Please restate word for word all lines from the one containing "190, 310, 275>" to the final line of the entries, and include no pictures.

DATA LISTING START

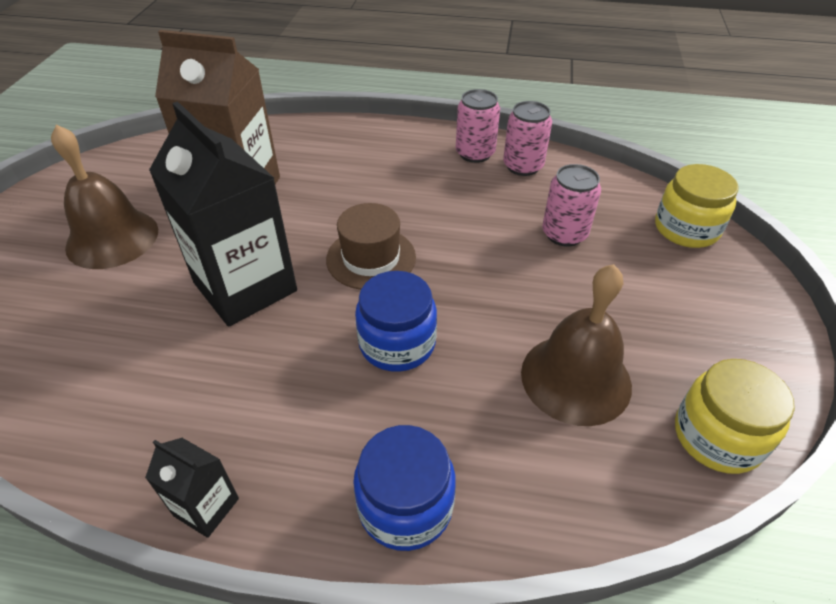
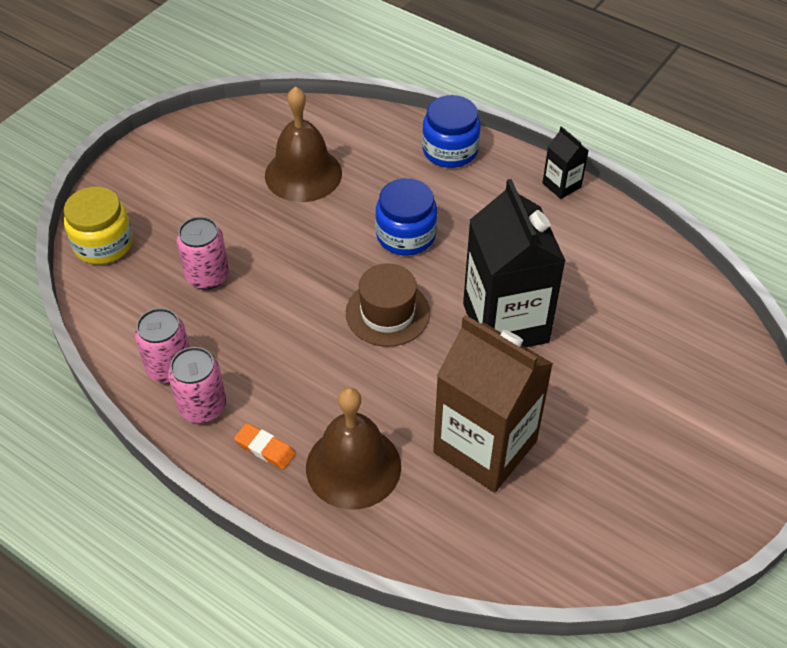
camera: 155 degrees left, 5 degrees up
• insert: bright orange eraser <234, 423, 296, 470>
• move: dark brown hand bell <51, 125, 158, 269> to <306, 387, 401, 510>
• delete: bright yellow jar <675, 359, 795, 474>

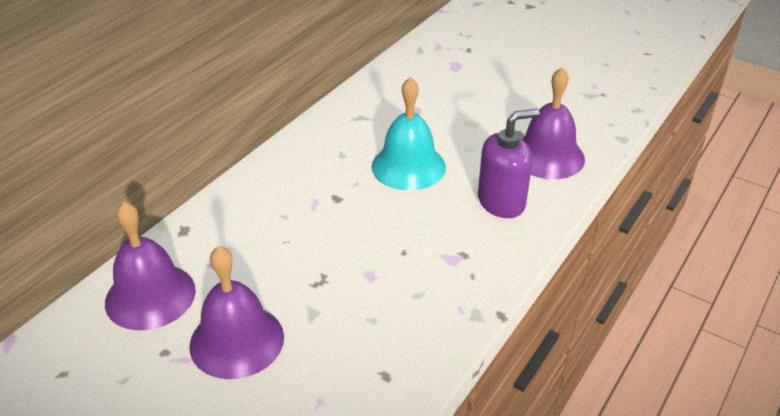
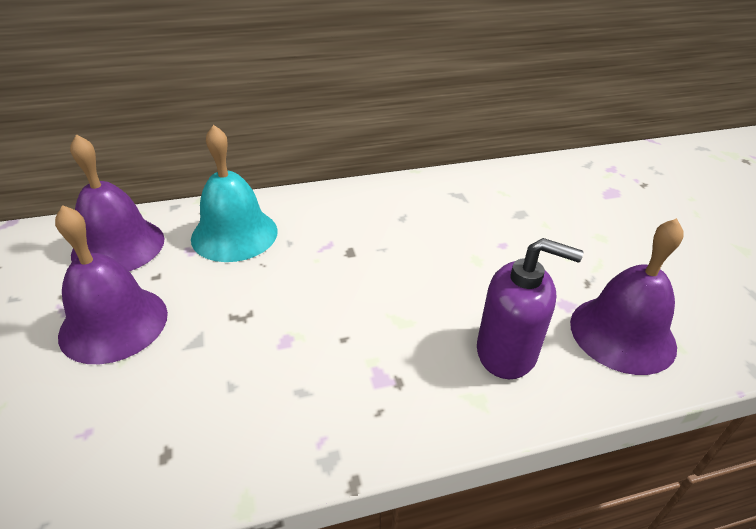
camera: 40 degrees right, 0 degrees up
• move: turquoise hand bell <372, 77, 446, 190> to <191, 125, 278, 262>

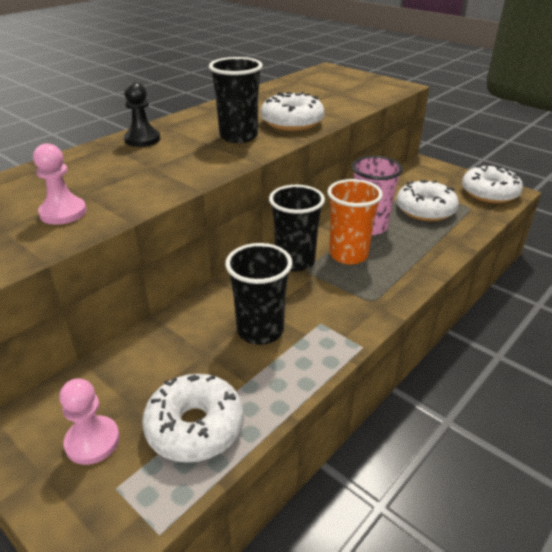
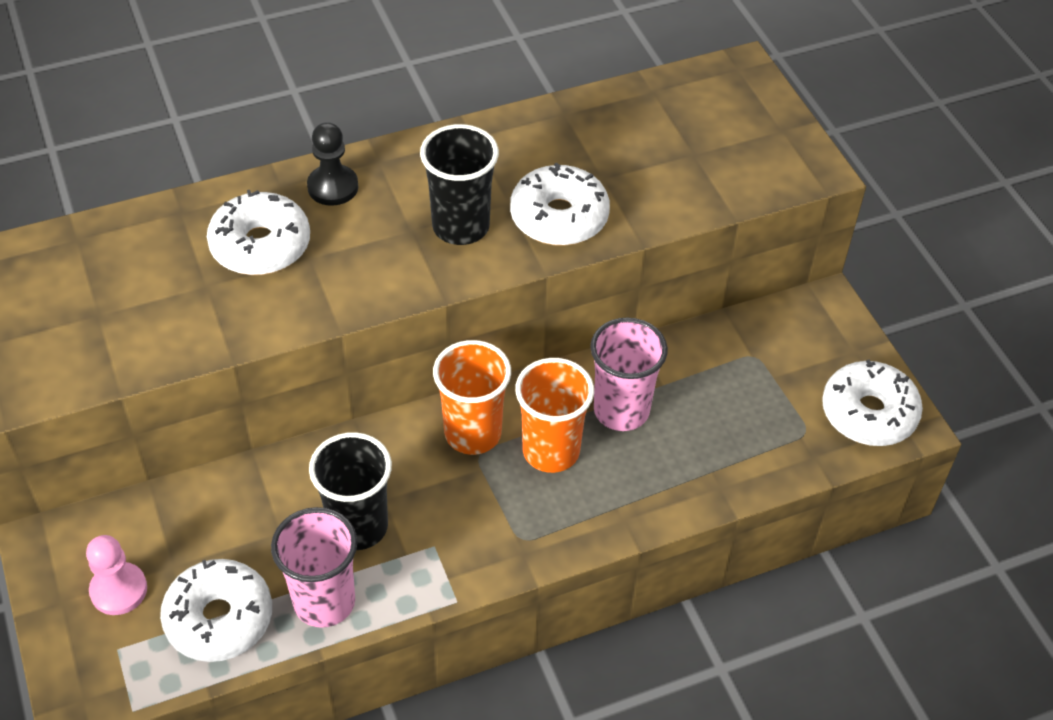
camera: 25 degrees right, 15 degrees up
• move: pure white glazed donut <396, 180, 459, 221> to <207, 190, 310, 275>
• insert: pink tumbler <271, 507, 357, 628>
• recolor: ebony tumbler <269, 185, 325, 271> to bright orange tumbler <433, 340, 511, 455>
• delete: pink game pawn <33, 143, 87, 225>

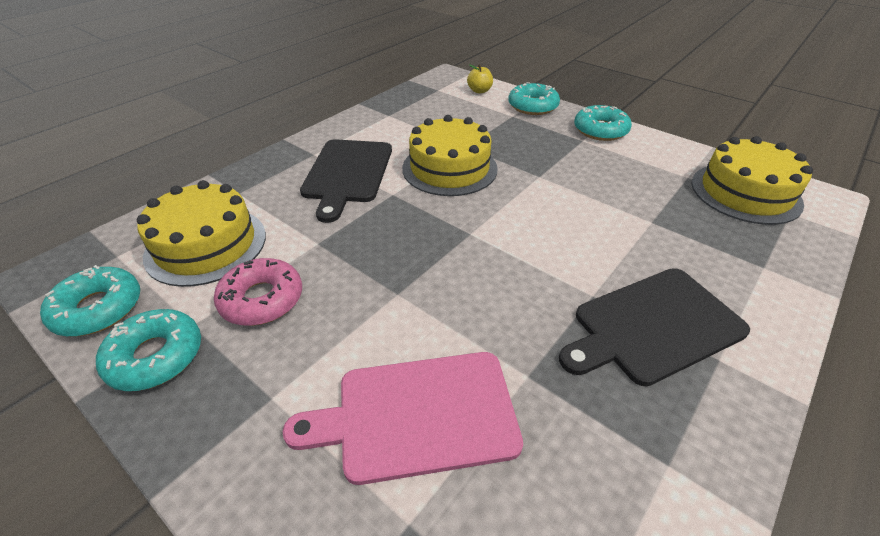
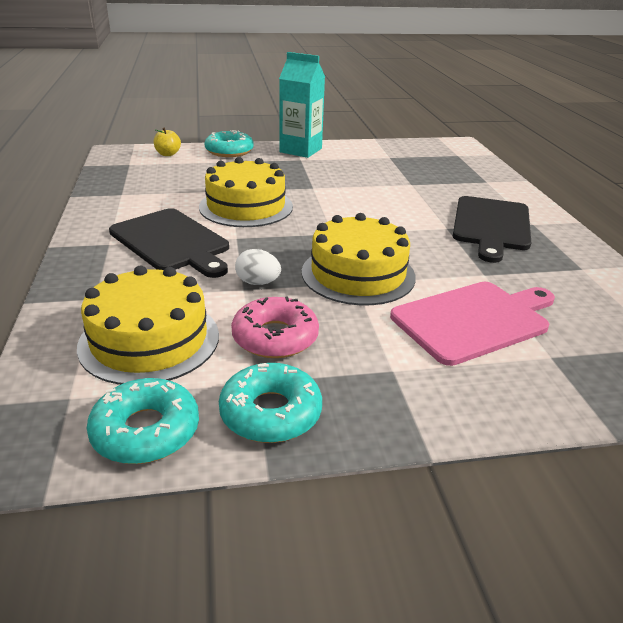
camera: 50 degrees left, 10 degrees down
• insert: pure white toy egg <235, 249, 281, 285>
• replace: turquoise glazed donut <574, 105, 632, 141> to turquoise milk carton <279, 52, 325, 158>
• move: bright yellow gateau <691, 136, 813, 225> to <302, 213, 416, 305>
• rotate: pink cutting board <283, 352, 523, 485> = <390, 282, 555, 366> 150 degrees counterclockwise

DATA LISTING END

EXERCISE RESULT
• move: pure white glazed donut <396, 180, 459, 221> to <207, 190, 310, 275>
• insert: pink tumbler <271, 507, 357, 628>
• recolor: ebony tumbler <269, 185, 325, 271> to bright orange tumbler <433, 340, 511, 455>
• delete: pink game pawn <33, 143, 87, 225>

camera: 50 degrees left, 10 degrees down
• insert: pure white toy egg <235, 249, 281, 285>
• replace: turquoise glazed donut <574, 105, 632, 141> to turquoise milk carton <279, 52, 325, 158>
• move: bright yellow gateau <691, 136, 813, 225> to <302, 213, 416, 305>
• rotate: pink cutting board <283, 352, 523, 485> = <390, 282, 555, 366> 150 degrees counterclockwise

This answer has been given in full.